- Exercise -
Scan the records for "tile". Report each line that includes it.

- Entries supplied -
____________

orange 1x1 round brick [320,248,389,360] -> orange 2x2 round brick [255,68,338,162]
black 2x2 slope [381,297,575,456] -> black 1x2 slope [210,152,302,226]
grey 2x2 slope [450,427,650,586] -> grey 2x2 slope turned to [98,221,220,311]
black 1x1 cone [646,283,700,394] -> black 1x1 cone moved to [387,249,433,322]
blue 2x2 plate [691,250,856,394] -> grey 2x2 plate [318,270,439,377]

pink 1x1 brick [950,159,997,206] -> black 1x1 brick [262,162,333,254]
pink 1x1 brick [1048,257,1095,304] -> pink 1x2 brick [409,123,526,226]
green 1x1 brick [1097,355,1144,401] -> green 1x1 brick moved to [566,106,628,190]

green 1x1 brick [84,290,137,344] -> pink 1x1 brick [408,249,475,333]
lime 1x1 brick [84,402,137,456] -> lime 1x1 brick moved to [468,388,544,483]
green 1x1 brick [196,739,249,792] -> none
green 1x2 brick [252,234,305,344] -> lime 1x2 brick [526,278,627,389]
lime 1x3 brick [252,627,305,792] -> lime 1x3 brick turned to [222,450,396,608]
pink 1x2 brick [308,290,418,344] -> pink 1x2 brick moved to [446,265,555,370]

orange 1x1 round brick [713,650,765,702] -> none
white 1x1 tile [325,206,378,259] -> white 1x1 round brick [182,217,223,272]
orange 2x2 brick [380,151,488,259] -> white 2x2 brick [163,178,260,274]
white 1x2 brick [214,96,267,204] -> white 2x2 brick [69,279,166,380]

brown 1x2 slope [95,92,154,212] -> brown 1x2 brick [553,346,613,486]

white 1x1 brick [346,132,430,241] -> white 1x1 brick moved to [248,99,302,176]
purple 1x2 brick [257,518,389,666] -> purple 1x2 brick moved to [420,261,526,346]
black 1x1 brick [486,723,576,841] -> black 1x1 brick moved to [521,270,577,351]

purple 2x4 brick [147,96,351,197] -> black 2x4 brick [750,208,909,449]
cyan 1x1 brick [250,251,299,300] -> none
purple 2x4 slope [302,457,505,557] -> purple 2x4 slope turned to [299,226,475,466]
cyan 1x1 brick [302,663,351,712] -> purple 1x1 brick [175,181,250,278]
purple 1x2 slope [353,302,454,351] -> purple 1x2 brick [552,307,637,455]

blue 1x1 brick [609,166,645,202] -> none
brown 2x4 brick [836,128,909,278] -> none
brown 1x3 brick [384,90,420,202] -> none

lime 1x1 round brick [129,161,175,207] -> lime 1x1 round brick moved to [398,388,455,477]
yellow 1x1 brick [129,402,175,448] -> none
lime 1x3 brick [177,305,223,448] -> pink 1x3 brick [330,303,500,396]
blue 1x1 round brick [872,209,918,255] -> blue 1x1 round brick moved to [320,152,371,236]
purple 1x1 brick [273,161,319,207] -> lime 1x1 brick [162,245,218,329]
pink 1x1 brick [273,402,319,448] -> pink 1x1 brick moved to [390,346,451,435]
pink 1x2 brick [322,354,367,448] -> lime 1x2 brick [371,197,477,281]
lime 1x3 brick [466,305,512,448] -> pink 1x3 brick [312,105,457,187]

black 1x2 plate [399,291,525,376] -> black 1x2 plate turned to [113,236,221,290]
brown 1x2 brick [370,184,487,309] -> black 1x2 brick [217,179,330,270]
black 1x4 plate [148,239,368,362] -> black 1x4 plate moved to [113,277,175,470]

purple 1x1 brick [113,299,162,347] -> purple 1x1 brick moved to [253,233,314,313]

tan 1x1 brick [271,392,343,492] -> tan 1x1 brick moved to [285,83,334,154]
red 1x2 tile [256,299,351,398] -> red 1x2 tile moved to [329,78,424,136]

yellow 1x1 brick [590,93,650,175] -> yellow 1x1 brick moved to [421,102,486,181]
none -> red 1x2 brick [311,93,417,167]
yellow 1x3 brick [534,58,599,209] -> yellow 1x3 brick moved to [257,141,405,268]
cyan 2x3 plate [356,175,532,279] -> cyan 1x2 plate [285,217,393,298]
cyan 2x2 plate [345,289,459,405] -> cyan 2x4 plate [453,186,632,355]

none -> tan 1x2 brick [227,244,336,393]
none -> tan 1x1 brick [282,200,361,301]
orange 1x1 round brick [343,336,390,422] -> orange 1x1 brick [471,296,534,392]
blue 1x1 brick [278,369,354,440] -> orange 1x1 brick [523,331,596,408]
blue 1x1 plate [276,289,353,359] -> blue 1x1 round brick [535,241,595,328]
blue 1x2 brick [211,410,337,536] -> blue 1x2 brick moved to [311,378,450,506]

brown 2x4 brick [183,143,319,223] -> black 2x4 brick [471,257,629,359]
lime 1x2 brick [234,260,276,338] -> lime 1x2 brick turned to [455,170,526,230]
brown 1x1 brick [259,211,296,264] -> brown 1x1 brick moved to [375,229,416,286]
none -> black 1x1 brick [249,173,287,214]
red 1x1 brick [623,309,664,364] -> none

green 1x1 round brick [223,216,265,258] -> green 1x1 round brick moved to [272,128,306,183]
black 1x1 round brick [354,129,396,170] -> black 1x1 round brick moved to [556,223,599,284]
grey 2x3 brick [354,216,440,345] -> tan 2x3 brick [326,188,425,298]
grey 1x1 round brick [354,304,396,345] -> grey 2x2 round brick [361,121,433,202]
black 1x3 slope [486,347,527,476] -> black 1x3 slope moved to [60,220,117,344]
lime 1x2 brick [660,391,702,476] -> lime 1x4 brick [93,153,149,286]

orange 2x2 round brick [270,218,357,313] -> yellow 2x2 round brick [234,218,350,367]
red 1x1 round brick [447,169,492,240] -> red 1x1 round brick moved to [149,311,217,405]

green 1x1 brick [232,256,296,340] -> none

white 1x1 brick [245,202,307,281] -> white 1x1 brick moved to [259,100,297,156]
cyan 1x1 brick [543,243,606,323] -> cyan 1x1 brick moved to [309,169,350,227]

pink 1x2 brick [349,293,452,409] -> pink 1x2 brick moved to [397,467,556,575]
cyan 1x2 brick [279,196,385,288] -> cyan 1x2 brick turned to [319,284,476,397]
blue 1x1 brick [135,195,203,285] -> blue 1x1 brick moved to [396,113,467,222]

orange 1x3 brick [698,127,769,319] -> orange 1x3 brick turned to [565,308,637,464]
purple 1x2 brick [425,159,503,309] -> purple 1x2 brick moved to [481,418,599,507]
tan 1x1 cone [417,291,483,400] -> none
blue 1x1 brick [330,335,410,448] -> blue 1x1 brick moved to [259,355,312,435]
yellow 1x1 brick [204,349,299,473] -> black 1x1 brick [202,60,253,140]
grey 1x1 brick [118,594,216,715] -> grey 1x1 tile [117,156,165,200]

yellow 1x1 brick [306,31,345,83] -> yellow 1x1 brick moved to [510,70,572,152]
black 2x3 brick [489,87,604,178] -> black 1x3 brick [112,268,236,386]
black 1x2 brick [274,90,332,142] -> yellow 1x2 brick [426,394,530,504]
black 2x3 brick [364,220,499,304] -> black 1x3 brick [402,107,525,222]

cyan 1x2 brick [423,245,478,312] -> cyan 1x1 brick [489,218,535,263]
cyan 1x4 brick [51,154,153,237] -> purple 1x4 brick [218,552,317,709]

____________

- Result for this task -
white 1x1 tile [325,206,378,259] -> white 1x1 round brick [182,217,223,272]
red 1x2 tile [256,299,351,398] -> red 1x2 tile moved to [329,78,424,136]
grey 1x1 brick [118,594,216,715] -> grey 1x1 tile [117,156,165,200]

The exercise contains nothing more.